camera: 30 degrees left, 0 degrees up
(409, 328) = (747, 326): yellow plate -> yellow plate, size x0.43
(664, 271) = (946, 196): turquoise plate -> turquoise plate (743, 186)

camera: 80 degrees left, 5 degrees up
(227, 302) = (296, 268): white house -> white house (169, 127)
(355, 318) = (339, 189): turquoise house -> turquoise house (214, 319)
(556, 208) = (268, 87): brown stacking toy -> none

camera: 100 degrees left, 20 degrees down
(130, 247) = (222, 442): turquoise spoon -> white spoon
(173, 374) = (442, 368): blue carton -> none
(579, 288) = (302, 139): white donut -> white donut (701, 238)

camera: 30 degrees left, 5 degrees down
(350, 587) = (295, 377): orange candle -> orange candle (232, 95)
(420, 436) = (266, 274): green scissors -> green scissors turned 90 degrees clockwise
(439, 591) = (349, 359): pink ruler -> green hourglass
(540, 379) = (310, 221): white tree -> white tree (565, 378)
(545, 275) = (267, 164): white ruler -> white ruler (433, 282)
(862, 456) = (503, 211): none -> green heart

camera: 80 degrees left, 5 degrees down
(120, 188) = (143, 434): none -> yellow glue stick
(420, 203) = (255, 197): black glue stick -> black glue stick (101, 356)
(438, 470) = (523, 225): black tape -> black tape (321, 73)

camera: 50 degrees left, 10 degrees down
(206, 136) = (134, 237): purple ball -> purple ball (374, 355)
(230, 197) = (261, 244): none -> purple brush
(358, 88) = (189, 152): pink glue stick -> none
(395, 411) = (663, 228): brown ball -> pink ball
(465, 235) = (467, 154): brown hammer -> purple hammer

------------------------------------------------------------

Work instruction: Check each line of the entries above for the string "white", and return those that contain it.

Exercise output:
(227, 302) = (296, 268): white house -> white house (169, 127)
(130, 247) = (222, 442): turquoise spoon -> white spoon
(579, 288) = (302, 139): white donut -> white donut (701, 238)
(540, 379) = (310, 221): white tree -> white tree (565, 378)
(545, 275) = (267, 164): white ruler -> white ruler (433, 282)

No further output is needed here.